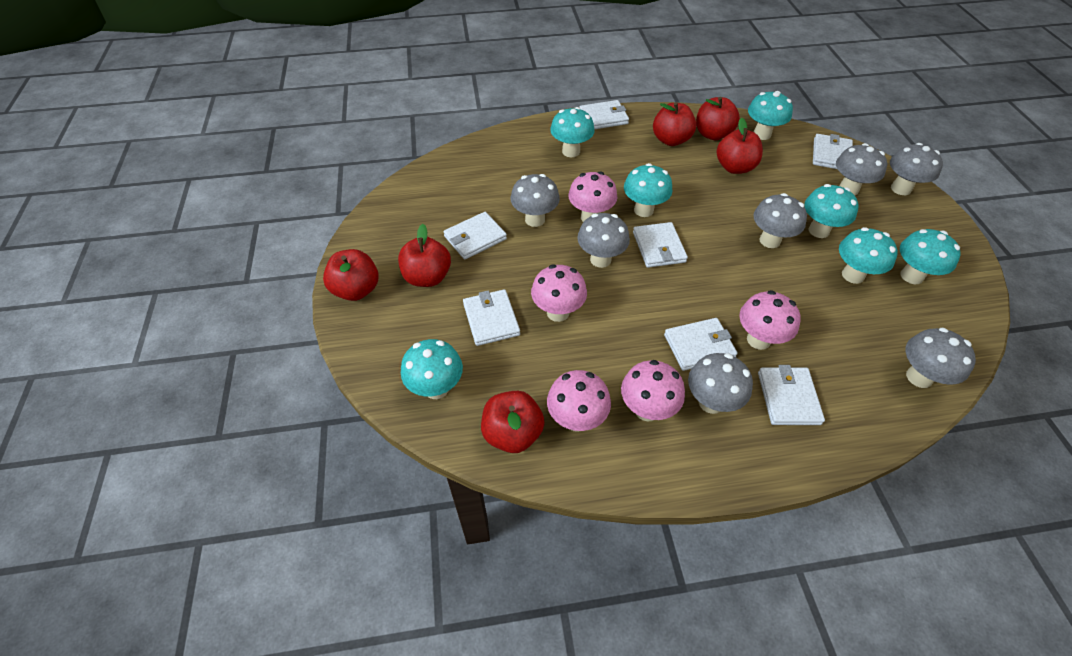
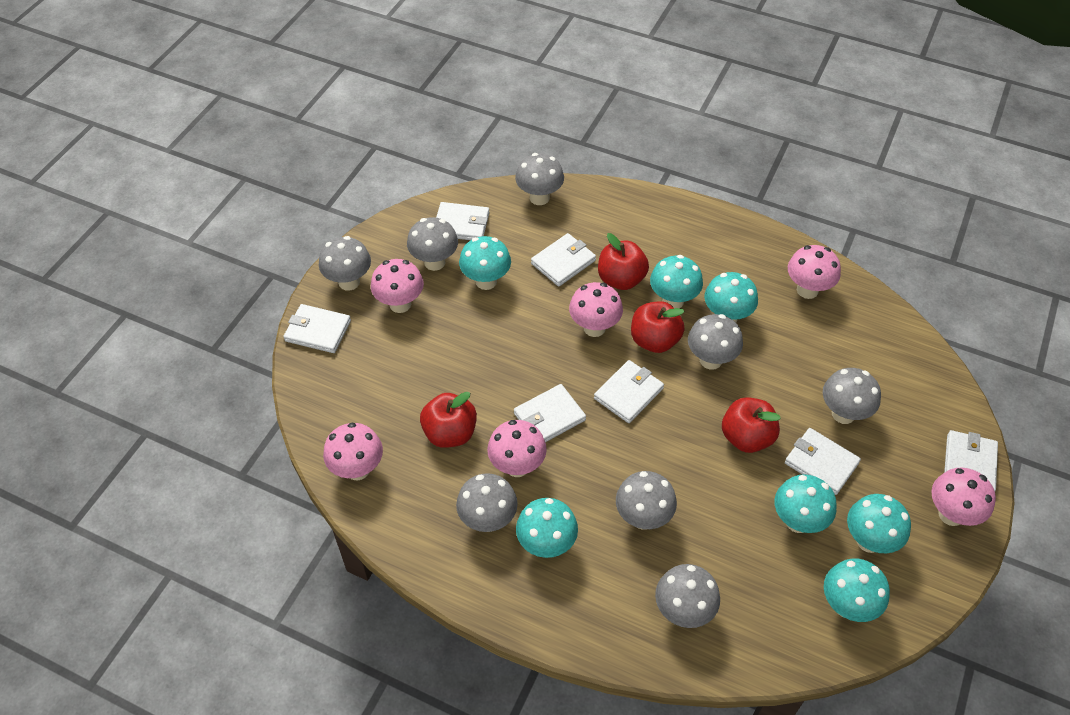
grey mushroom: 7 -> 8
pink mushroom: 5 -> 6
red apple: 6 -> 4

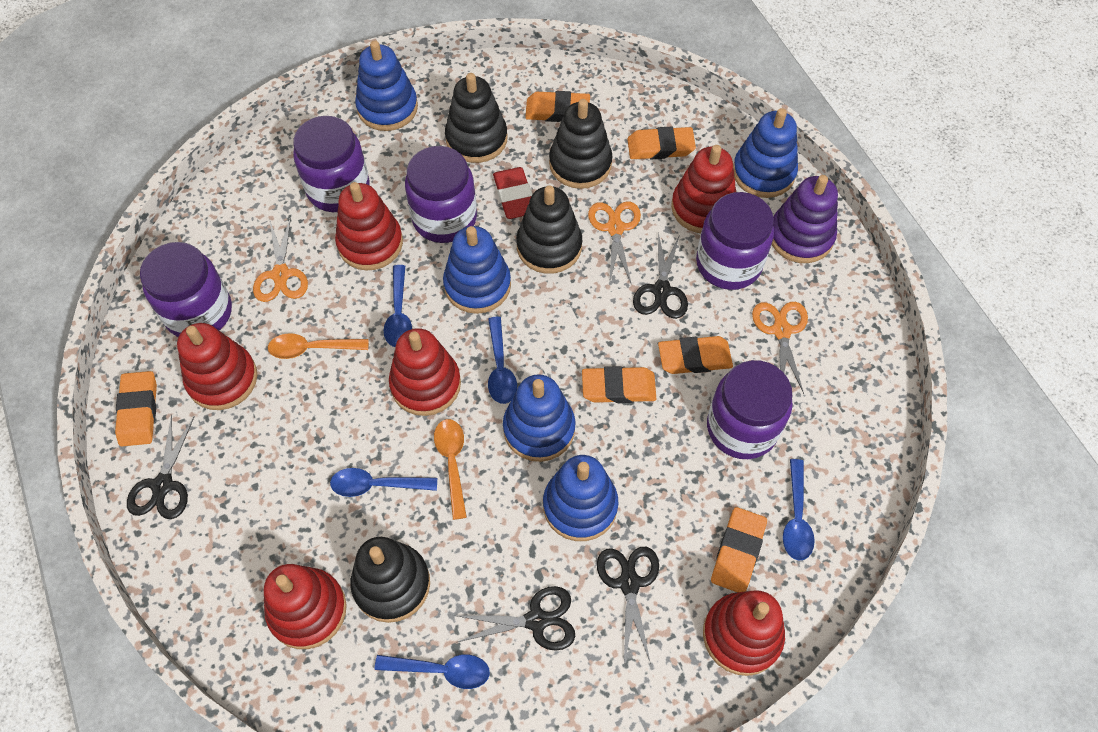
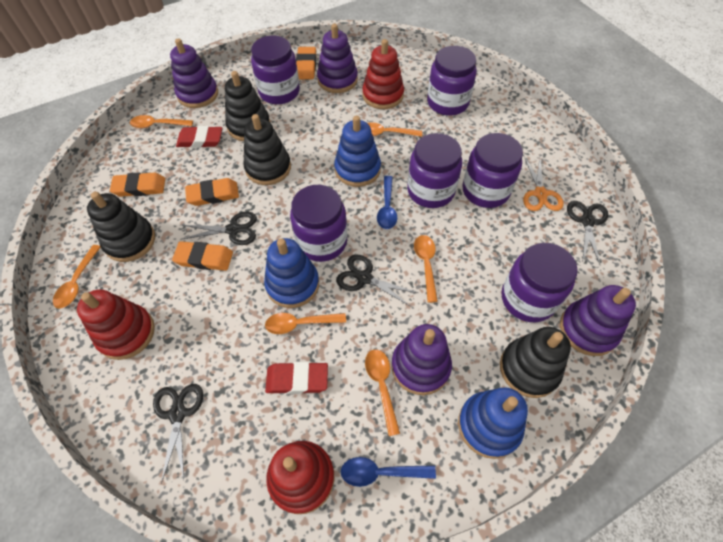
blue spoon: 5 -> 2
blue stacking toy: 5 -> 3
orange eraser: 6 -> 4
orange scissors: 3 -> 1
orange spoon: 2 -> 6
purple jar: 5 -> 6
purple stacking toy: 1 -> 4
red eraser: 1 -> 2
red stacking toy: 6 -> 3

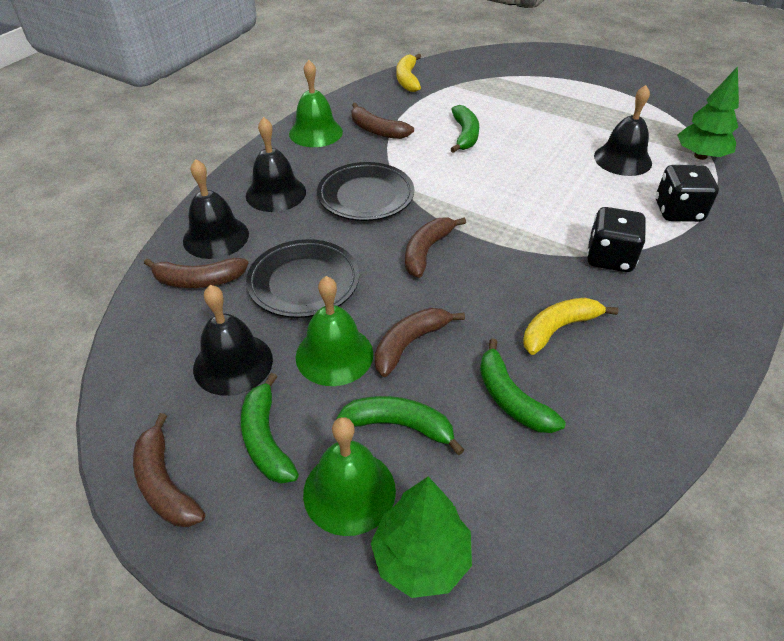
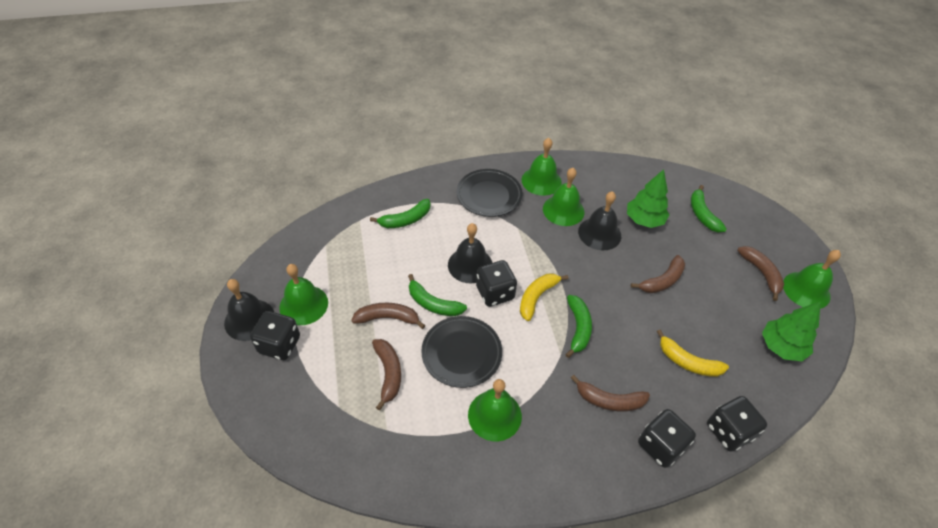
black bell: 4 -> 3
black dice: 2 -> 4
green bell: 3 -> 5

● What you need to do: The lines to copy are those in the listing that contain the word "stacking".

● Problem solution:
blue stacking toy: 5 -> 3
purple stacking toy: 1 -> 4
red stacking toy: 6 -> 3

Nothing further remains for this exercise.